Prompt: Omit every picture and output the rest of the records exactly as they are.

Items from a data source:
◆ ◆ ◆
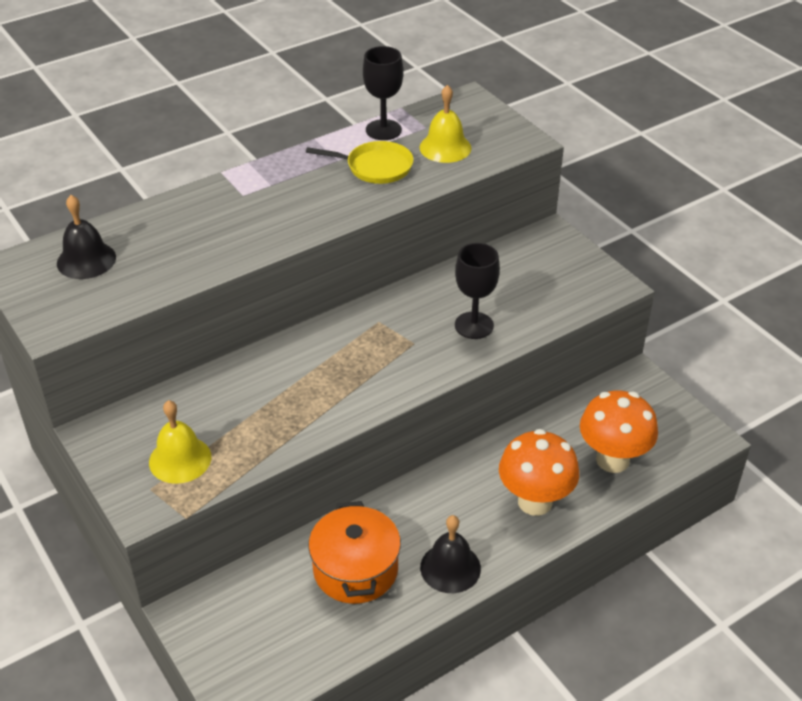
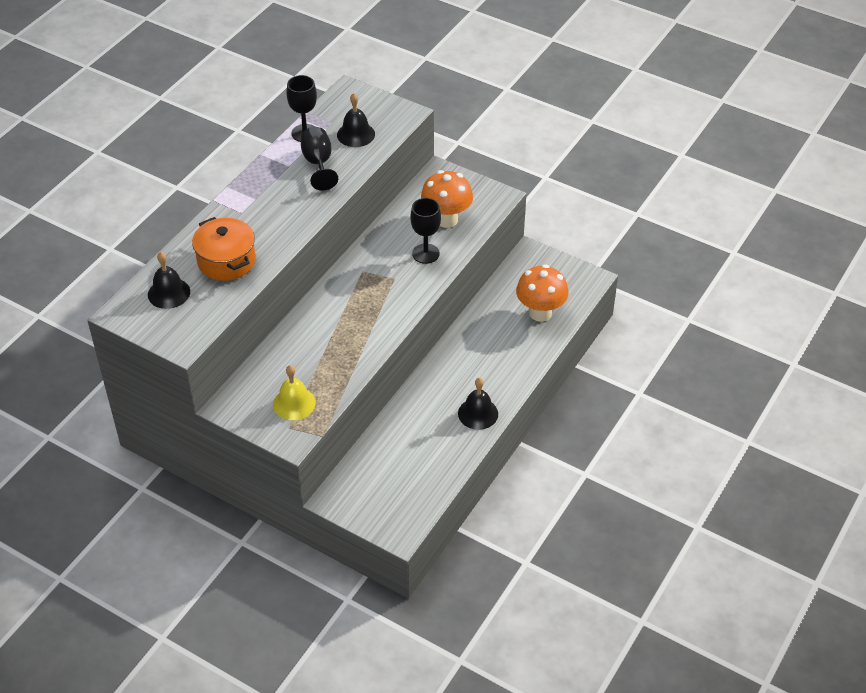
camera: 25 degrees left, 5 degrees up
yellow pan [306,141,414,184] -> black goblet [301,127,338,191]
orange pot [308,501,401,604] -> orange pot moved to [192,217,255,281]
yellow bell [419,85,472,163] -> black bell [337,93,375,147]
orange mushroom [499,429,579,516] -> orange mushroom moved to [421,170,473,228]

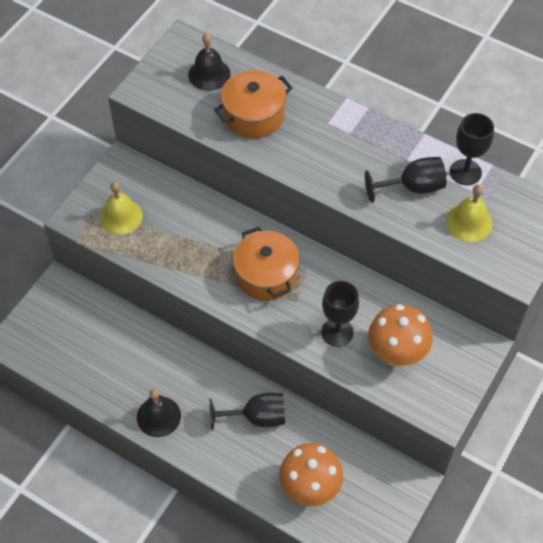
camera: 90 degrees right, 10 degrees up
black bell [337,93,375,147] -> yellow bell [446,185,492,242]
none -> black goblet [209,392,285,430]
none -> orange pot [233,227,300,301]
◆ ◆ ◆
Worked solution:
camera: 25 degrees left, 5 degrees up
yellow pan [306,141,414,184] -> black goblet [301,127,338,191]
orange pot [308,501,401,604] -> orange pot moved to [192,217,255,281]
yellow bell [419,85,472,163] -> black bell [337,93,375,147]
orange mushroom [499,429,579,516] -> orange mushroom moved to [421,170,473,228]

camera: 90 degrees right, 10 degrees up
black bell [337,93,375,147] -> yellow bell [446,185,492,242]
none -> black goblet [209,392,285,430]
none -> orange pot [233,227,300,301]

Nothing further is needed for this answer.